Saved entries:
-----

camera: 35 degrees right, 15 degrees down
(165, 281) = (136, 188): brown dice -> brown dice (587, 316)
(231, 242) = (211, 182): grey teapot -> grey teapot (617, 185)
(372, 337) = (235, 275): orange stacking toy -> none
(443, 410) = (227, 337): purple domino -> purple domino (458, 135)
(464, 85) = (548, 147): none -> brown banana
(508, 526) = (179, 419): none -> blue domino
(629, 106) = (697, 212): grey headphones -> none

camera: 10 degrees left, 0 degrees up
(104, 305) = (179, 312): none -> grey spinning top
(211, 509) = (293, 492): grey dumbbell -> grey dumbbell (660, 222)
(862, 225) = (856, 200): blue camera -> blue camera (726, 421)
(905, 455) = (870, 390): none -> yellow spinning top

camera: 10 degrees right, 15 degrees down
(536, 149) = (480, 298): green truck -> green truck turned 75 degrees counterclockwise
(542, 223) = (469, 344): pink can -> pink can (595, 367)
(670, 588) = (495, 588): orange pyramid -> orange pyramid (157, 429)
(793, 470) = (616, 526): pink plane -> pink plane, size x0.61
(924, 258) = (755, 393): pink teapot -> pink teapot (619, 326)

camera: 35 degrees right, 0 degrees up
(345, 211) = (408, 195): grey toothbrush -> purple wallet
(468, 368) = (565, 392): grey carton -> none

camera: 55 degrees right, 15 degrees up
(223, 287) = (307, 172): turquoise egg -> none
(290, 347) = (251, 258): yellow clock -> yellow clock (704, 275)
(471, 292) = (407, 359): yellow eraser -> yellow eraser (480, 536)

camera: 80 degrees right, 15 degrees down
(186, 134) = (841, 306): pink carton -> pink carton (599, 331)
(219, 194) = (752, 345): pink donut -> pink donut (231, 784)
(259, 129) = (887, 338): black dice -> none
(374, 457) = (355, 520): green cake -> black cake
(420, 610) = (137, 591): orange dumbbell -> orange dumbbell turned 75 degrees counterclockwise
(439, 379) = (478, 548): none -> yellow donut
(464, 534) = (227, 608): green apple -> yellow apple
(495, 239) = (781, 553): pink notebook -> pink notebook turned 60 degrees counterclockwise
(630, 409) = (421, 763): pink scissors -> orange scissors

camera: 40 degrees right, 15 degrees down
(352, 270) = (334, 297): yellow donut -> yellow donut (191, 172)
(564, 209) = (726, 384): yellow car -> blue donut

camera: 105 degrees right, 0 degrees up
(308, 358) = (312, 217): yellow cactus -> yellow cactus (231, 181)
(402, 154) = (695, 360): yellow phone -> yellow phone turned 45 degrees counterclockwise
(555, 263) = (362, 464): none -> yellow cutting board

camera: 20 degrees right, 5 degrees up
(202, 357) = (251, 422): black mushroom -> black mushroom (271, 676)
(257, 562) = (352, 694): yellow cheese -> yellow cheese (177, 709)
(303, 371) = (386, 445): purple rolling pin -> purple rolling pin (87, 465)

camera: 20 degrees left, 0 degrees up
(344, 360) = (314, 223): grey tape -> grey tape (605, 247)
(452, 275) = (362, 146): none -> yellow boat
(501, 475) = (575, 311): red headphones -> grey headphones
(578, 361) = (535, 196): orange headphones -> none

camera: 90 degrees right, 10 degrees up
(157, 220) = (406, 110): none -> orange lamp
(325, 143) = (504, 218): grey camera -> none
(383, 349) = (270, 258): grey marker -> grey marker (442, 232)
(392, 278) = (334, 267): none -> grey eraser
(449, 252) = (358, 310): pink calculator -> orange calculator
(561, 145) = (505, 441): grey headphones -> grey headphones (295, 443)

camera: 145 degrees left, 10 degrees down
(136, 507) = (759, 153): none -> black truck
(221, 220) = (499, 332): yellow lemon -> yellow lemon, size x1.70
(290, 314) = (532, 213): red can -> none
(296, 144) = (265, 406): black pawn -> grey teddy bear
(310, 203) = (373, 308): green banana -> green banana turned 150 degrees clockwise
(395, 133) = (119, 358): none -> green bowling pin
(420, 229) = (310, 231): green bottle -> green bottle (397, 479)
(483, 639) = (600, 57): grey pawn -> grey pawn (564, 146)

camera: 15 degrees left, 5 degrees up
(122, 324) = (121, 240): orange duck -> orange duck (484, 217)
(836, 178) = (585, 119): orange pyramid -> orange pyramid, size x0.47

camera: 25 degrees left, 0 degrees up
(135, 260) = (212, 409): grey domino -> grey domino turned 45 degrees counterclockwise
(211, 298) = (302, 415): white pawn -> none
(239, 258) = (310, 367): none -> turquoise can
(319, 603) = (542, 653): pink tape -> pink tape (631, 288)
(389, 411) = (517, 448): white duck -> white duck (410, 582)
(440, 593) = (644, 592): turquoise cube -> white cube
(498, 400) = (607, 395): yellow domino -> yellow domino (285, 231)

-----

■ **EXERCISE GOAL**
All the records above need to be output exactly, with none omitted.

■ **SOLUTION FOR THIS PROBLEM**
camera: 35 degrees right, 15 degrees down
(165, 281) = (136, 188): brown dice -> brown dice (587, 316)
(231, 242) = (211, 182): grey teapot -> grey teapot (617, 185)
(372, 337) = (235, 275): orange stacking toy -> none
(443, 410) = (227, 337): purple domino -> purple domino (458, 135)
(464, 85) = (548, 147): none -> brown banana
(508, 526) = (179, 419): none -> blue domino
(629, 106) = (697, 212): grey headphones -> none

camera: 10 degrees left, 0 degrees up
(104, 305) = (179, 312): none -> grey spinning top
(211, 509) = (293, 492): grey dumbbell -> grey dumbbell (660, 222)
(862, 225) = (856, 200): blue camera -> blue camera (726, 421)
(905, 455) = (870, 390): none -> yellow spinning top

camera: 10 degrees right, 15 degrees down
(536, 149) = (480, 298): green truck -> green truck turned 75 degrees counterclockwise
(542, 223) = (469, 344): pink can -> pink can (595, 367)
(670, 588) = (495, 588): orange pyramid -> orange pyramid (157, 429)
(793, 470) = (616, 526): pink plane -> pink plane, size x0.61
(924, 258) = (755, 393): pink teapot -> pink teapot (619, 326)

camera: 35 degrees right, 0 degrees up
(345, 211) = (408, 195): grey toothbrush -> purple wallet
(468, 368) = (565, 392): grey carton -> none

camera: 55 degrees right, 15 degrees up
(223, 287) = (307, 172): turquoise egg -> none
(290, 347) = (251, 258): yellow clock -> yellow clock (704, 275)
(471, 292) = (407, 359): yellow eraser -> yellow eraser (480, 536)

camera: 80 degrees right, 15 degrees down
(186, 134) = (841, 306): pink carton -> pink carton (599, 331)
(219, 194) = (752, 345): pink donut -> pink donut (231, 784)
(259, 129) = (887, 338): black dice -> none
(374, 457) = (355, 520): green cake -> black cake
(420, 610) = (137, 591): orange dumbbell -> orange dumbbell turned 75 degrees counterclockwise
(439, 379) = (478, 548): none -> yellow donut
(464, 534) = (227, 608): green apple -> yellow apple
(495, 239) = (781, 553): pink notebook -> pink notebook turned 60 degrees counterclockwise
(630, 409) = (421, 763): pink scissors -> orange scissors

camera: 40 degrees right, 15 degrees down
(352, 270) = (334, 297): yellow donut -> yellow donut (191, 172)
(564, 209) = (726, 384): yellow car -> blue donut

camera: 105 degrees right, 0 degrees up
(308, 358) = (312, 217): yellow cactus -> yellow cactus (231, 181)
(402, 154) = (695, 360): yellow phone -> yellow phone turned 45 degrees counterclockwise
(555, 263) = (362, 464): none -> yellow cutting board

camera: 20 degrees right, 5 degrees up
(202, 357) = (251, 422): black mushroom -> black mushroom (271, 676)
(257, 562) = (352, 694): yellow cheese -> yellow cheese (177, 709)
(303, 371) = (386, 445): purple rolling pin -> purple rolling pin (87, 465)

camera: 20 degrees left, 0 degrees up
(344, 360) = (314, 223): grey tape -> grey tape (605, 247)
(452, 275) = (362, 146): none -> yellow boat
(501, 475) = (575, 311): red headphones -> grey headphones
(578, 361) = (535, 196): orange headphones -> none

camera: 90 degrees right, 10 degrees up
(157, 220) = (406, 110): none -> orange lamp
(325, 143) = (504, 218): grey camera -> none
(383, 349) = (270, 258): grey marker -> grey marker (442, 232)
(392, 278) = (334, 267): none -> grey eraser
(449, 252) = (358, 310): pink calculator -> orange calculator
(561, 145) = (505, 441): grey headphones -> grey headphones (295, 443)

camera: 145 degrees left, 10 degrees down
(136, 507) = (759, 153): none -> black truck
(221, 220) = (499, 332): yellow lemon -> yellow lemon, size x1.70
(290, 314) = (532, 213): red can -> none
(296, 144) = (265, 406): black pawn -> grey teddy bear
(310, 203) = (373, 308): green banana -> green banana turned 150 degrees clockwise
(395, 133) = (119, 358): none -> green bowling pin
(420, 229) = (310, 231): green bottle -> green bottle (397, 479)
(483, 639) = (600, 57): grey pawn -> grey pawn (564, 146)

camera: 15 degrees left, 5 degrees up
(122, 324) = (121, 240): orange duck -> orange duck (484, 217)
(836, 178) = (585, 119): orange pyramid -> orange pyramid, size x0.47

camera: 25 degrees left, 0 degrees up
(135, 260) = (212, 409): grey domino -> grey domino turned 45 degrees counterclockwise
(211, 298) = (302, 415): white pawn -> none
(239, 258) = (310, 367): none -> turquoise can
(319, 603) = (542, 653): pink tape -> pink tape (631, 288)
(389, 411) = (517, 448): white duck -> white duck (410, 582)
(440, 593) = (644, 592): turquoise cube -> white cube
(498, 400) = (607, 395): yellow domino -> yellow domino (285, 231)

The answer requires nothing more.